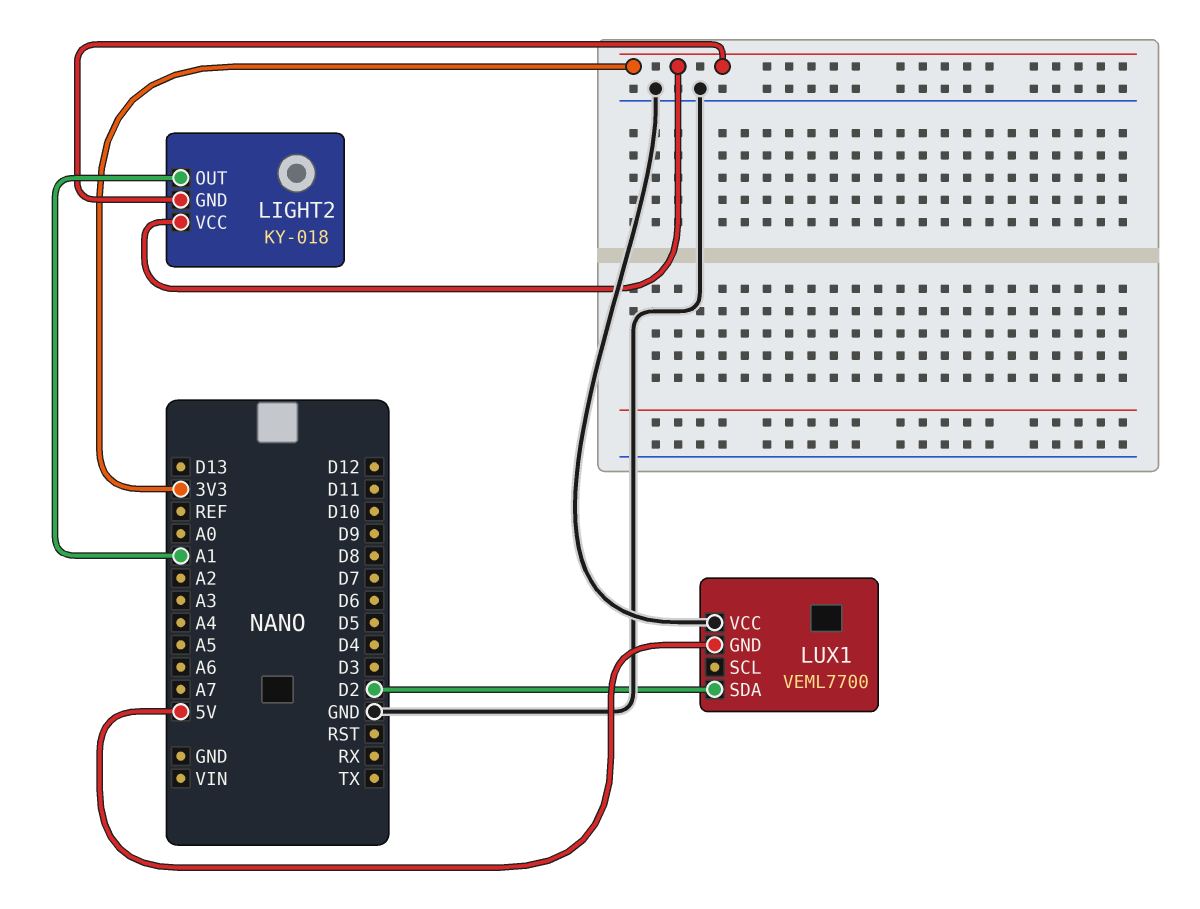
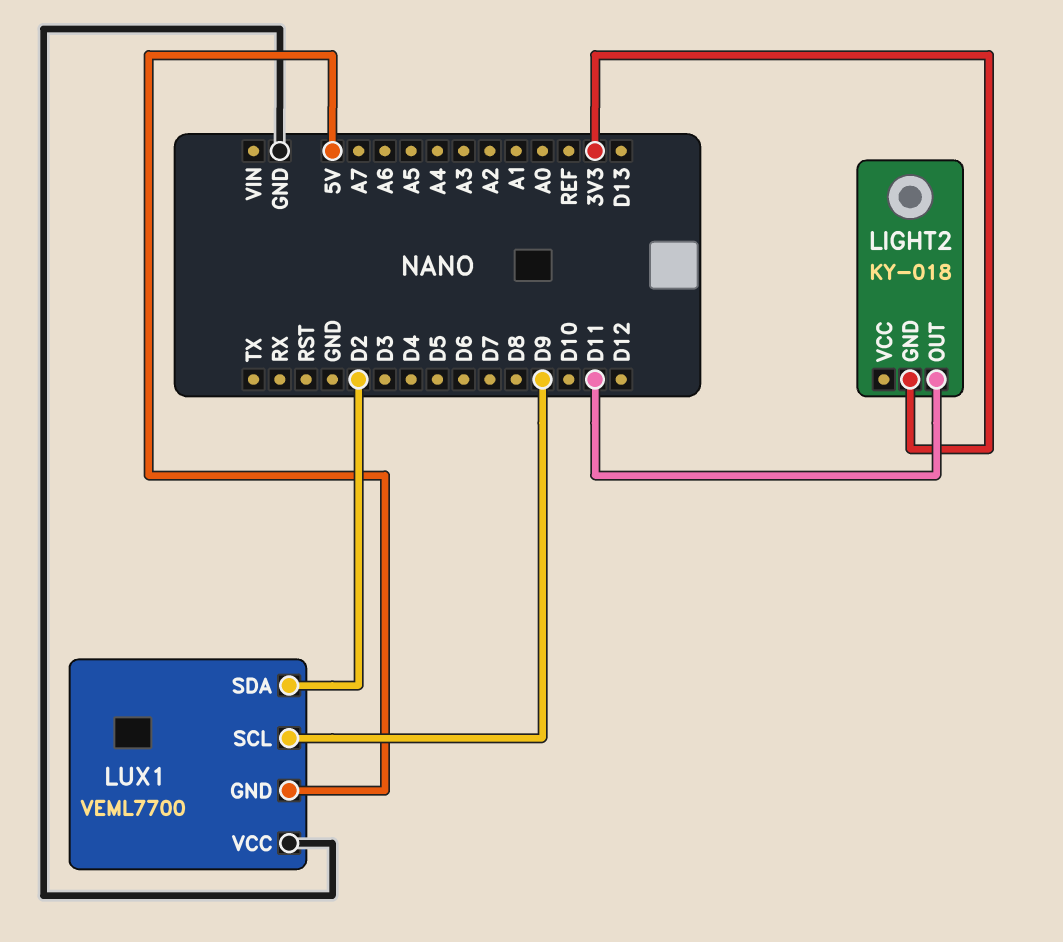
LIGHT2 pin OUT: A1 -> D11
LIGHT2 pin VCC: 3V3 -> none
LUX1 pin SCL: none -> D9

--

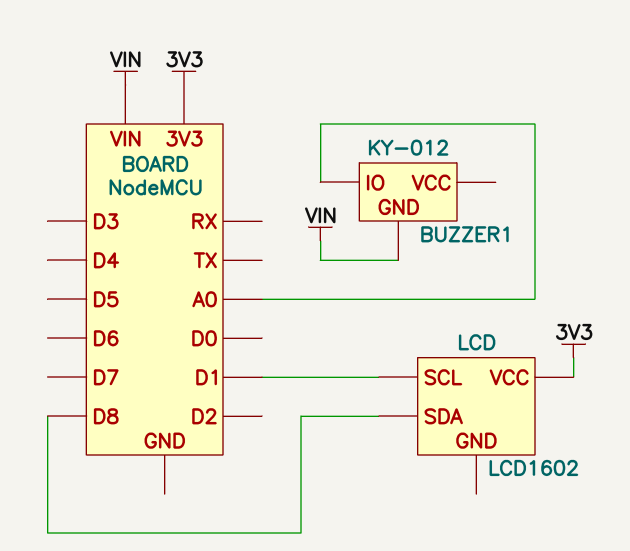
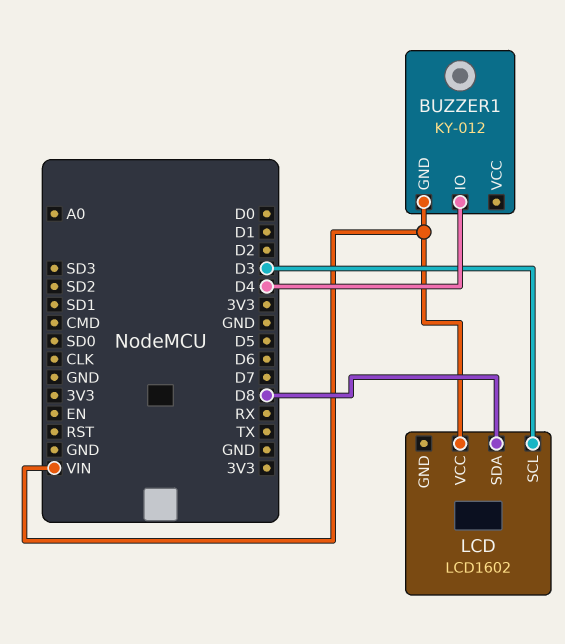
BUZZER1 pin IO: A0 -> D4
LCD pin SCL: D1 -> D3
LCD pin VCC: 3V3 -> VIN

• [TASK INSTRUCTIONS] After locating the line with "BUZZER1 pin IO: A0 -> D4" in the material above, return it and each line after it exactly, ending at the line with "LCD pin VCC: 3V3 -> VIN".

• [RESULT FOR THIS EXERCISE]
BUZZER1 pin IO: A0 -> D4
LCD pin SCL: D1 -> D3
LCD pin VCC: 3V3 -> VIN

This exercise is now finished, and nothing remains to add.